→ What needs to be done
Go through the data and tally the lines that hold the string "minus". Reply with the total alone.

→ Input data
_ _ _
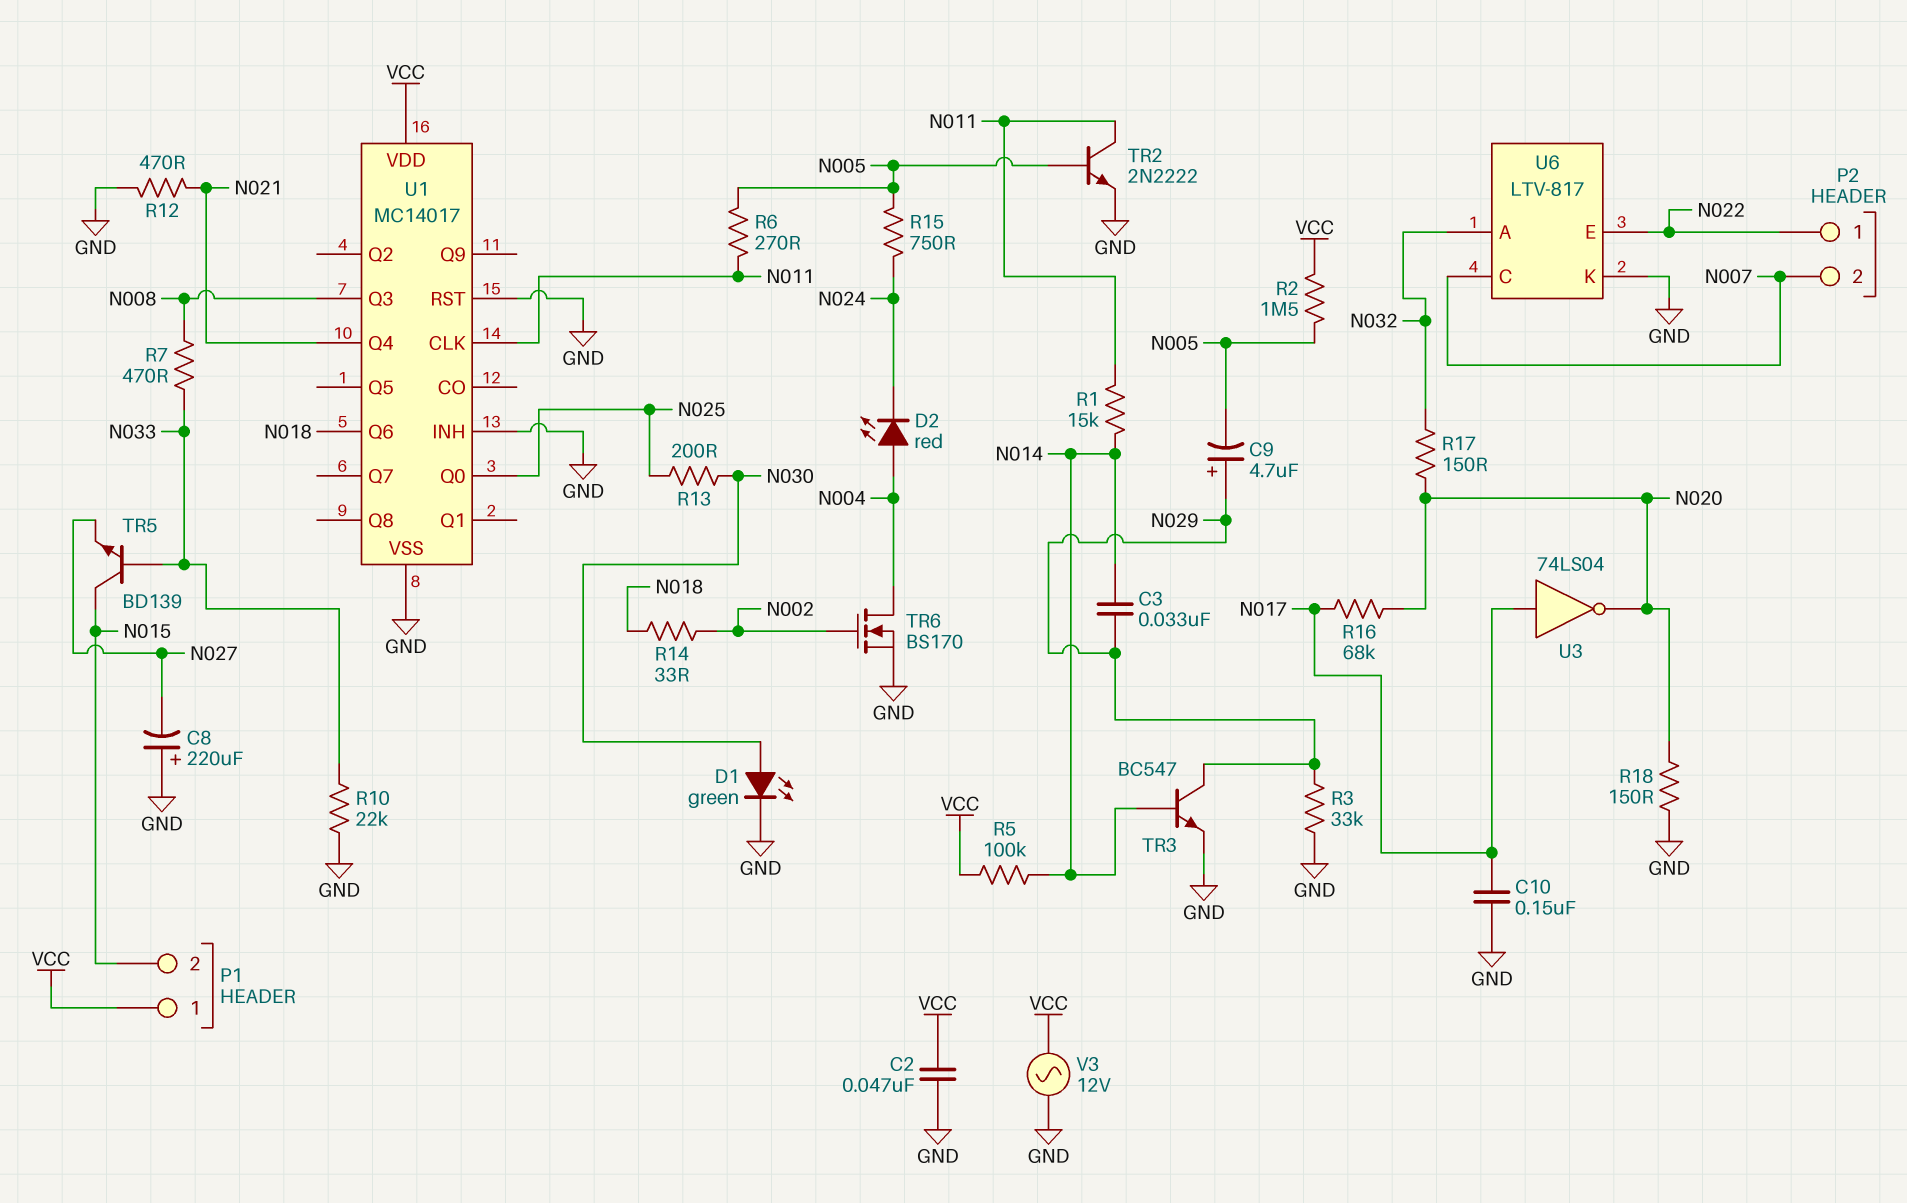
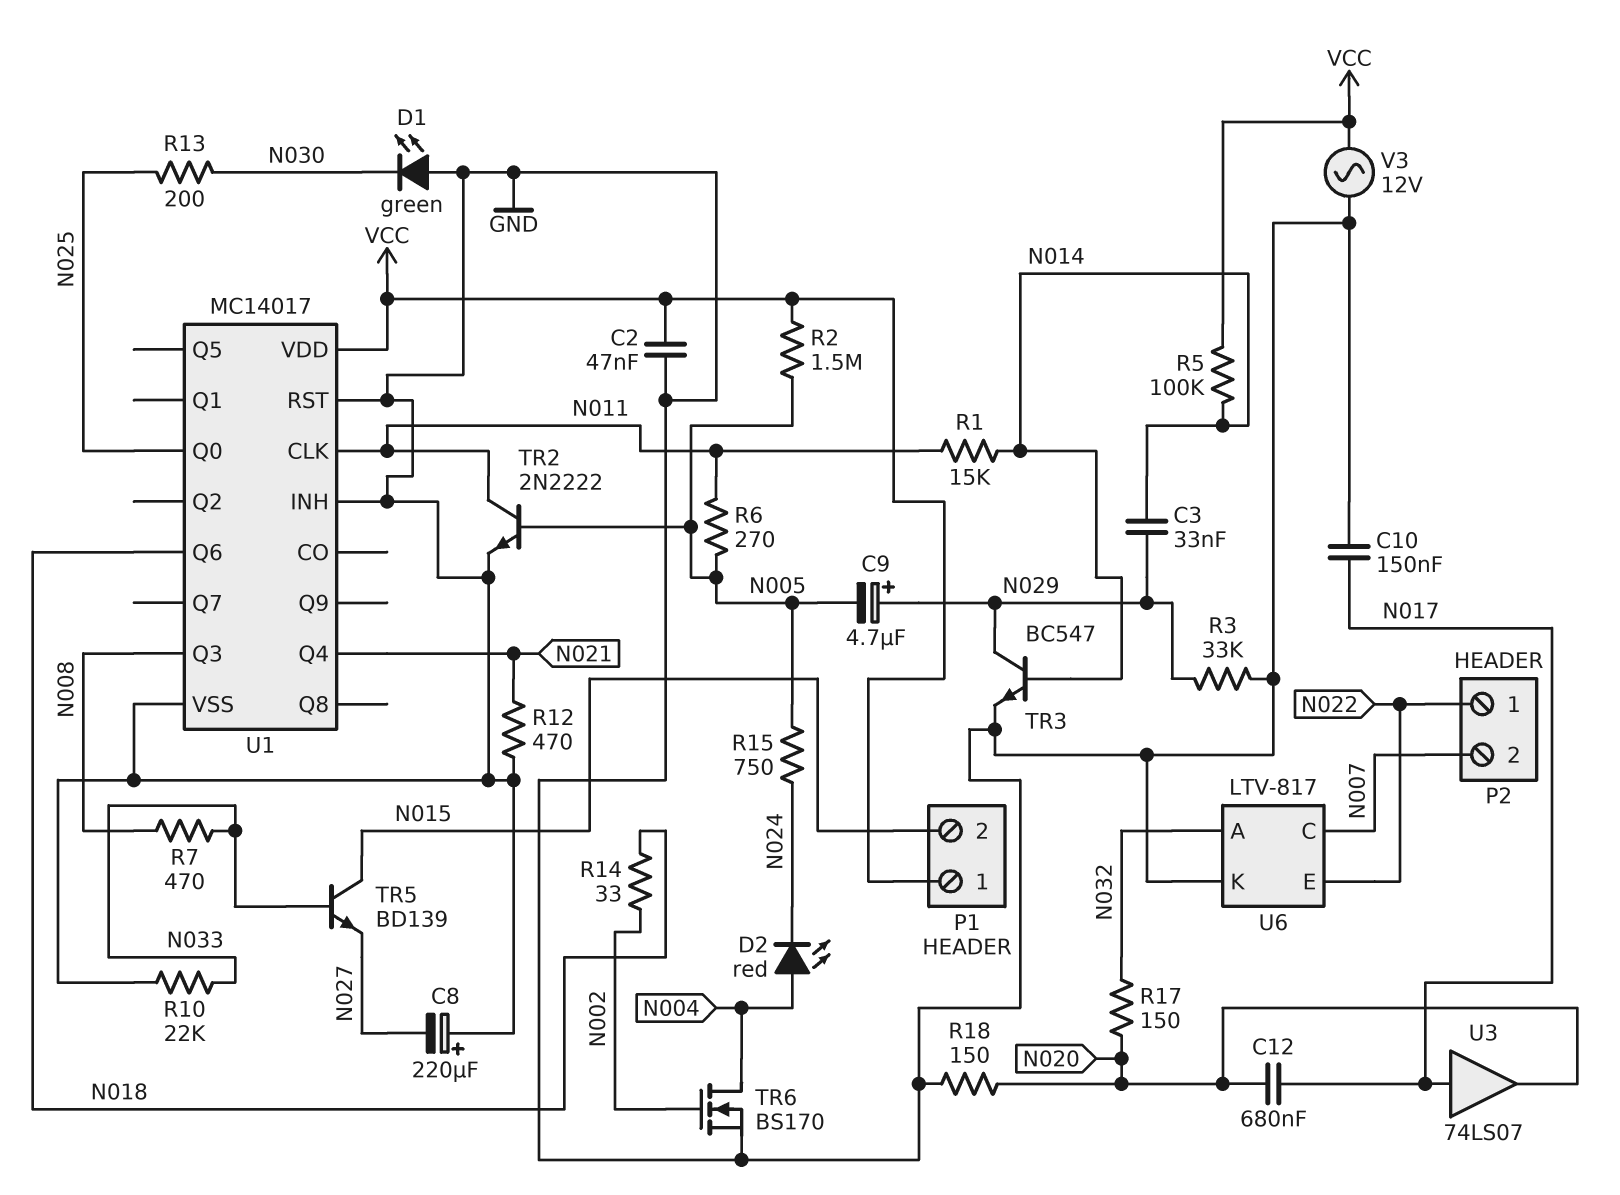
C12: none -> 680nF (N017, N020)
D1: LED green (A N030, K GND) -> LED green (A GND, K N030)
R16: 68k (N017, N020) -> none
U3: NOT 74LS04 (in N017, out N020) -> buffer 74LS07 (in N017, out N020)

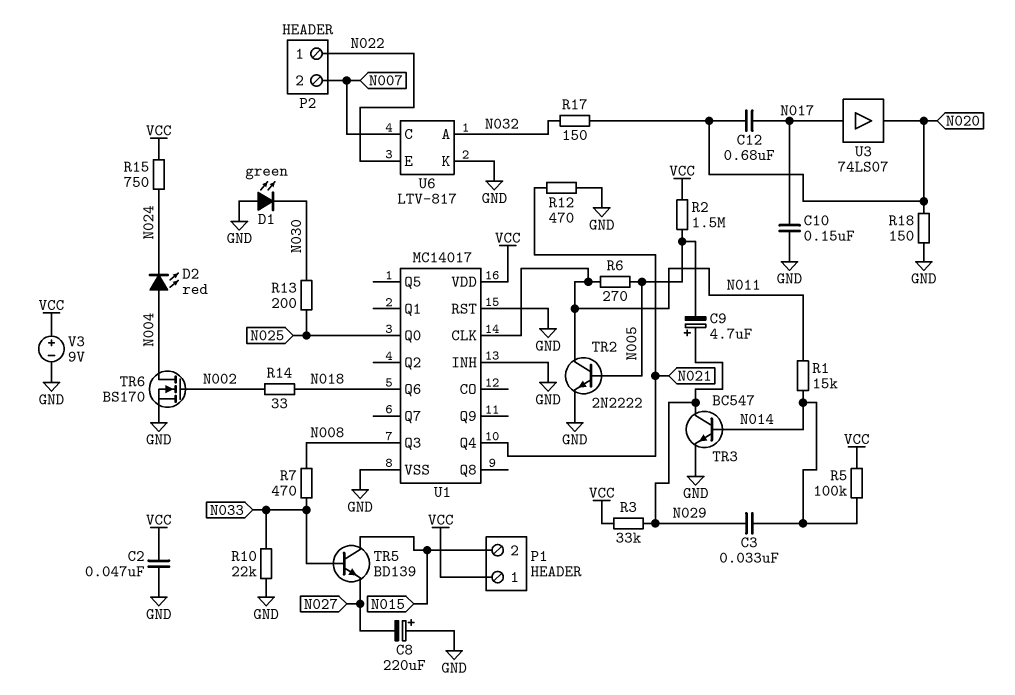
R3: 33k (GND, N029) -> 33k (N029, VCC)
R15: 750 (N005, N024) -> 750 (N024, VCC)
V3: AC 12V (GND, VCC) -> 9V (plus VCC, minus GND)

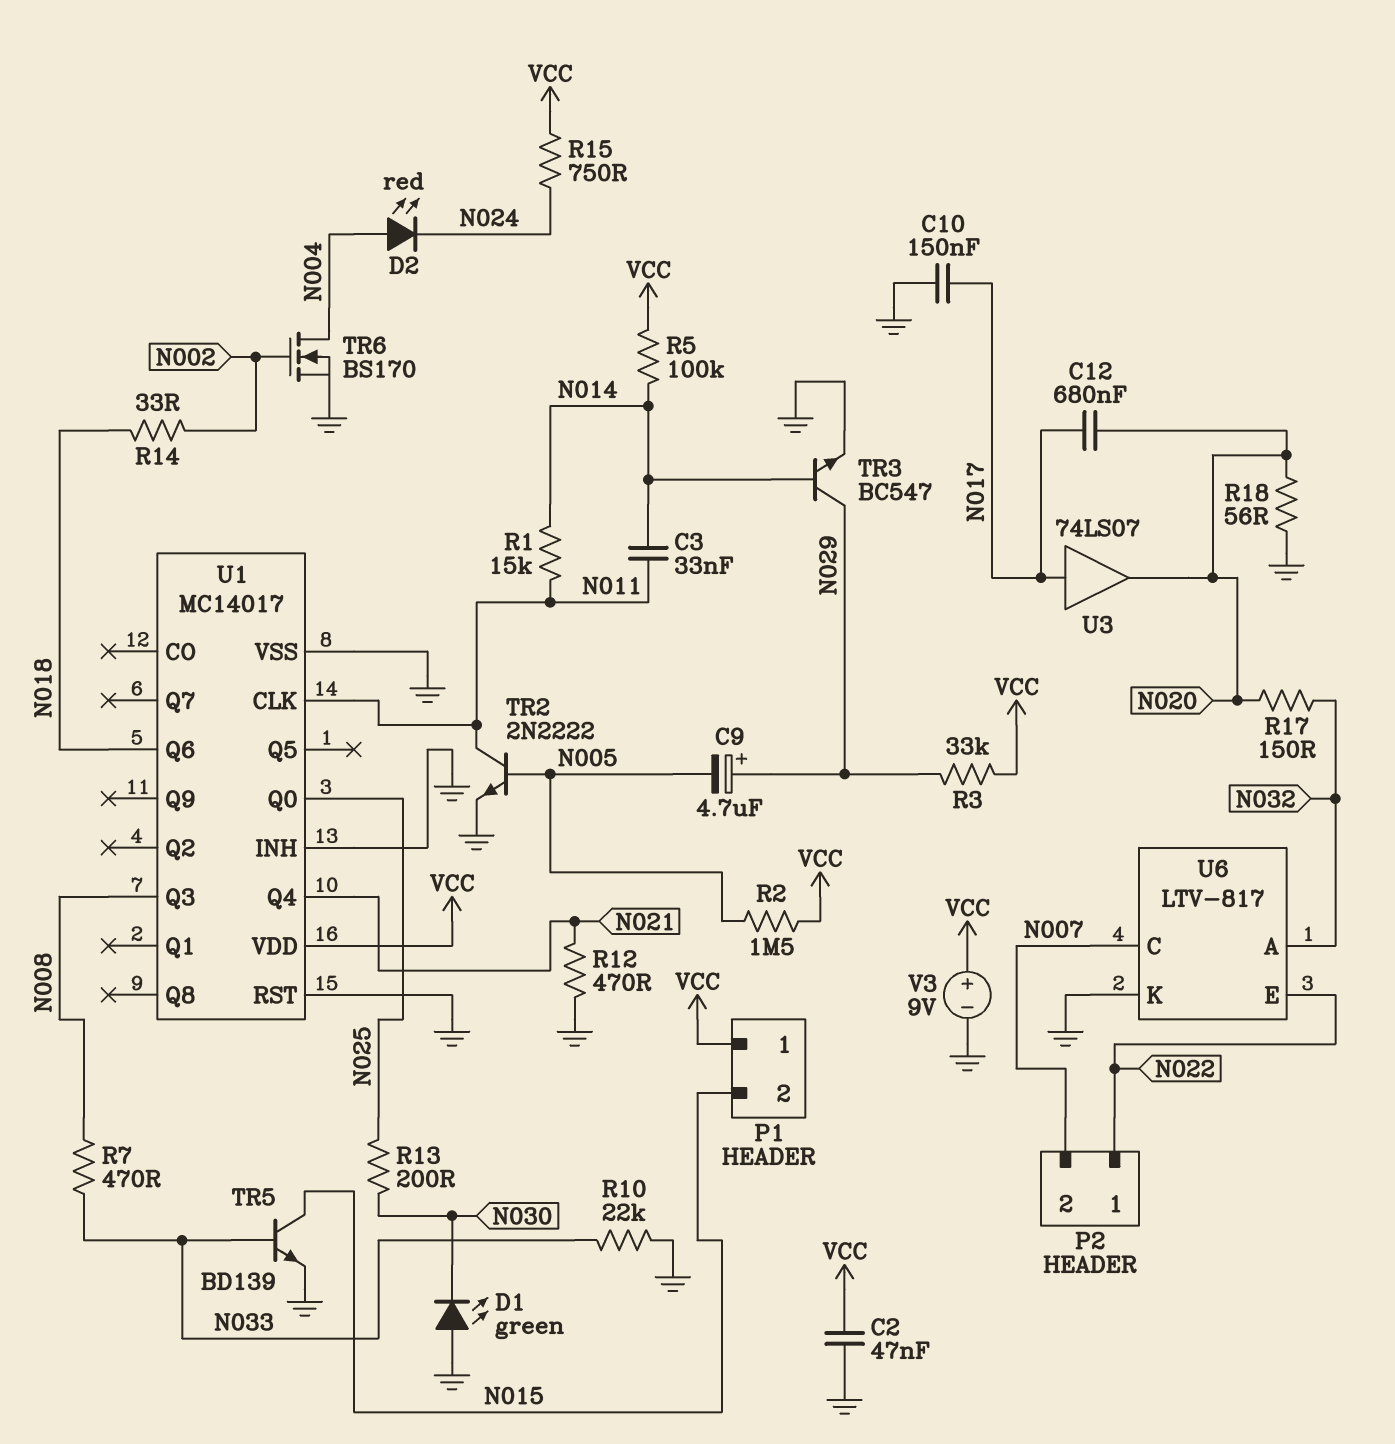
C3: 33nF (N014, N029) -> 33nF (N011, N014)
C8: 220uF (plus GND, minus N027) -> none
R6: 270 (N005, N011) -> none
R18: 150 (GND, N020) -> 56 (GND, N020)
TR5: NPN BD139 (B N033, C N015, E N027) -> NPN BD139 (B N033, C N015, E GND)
_ _ _
→ Response to this exercise
2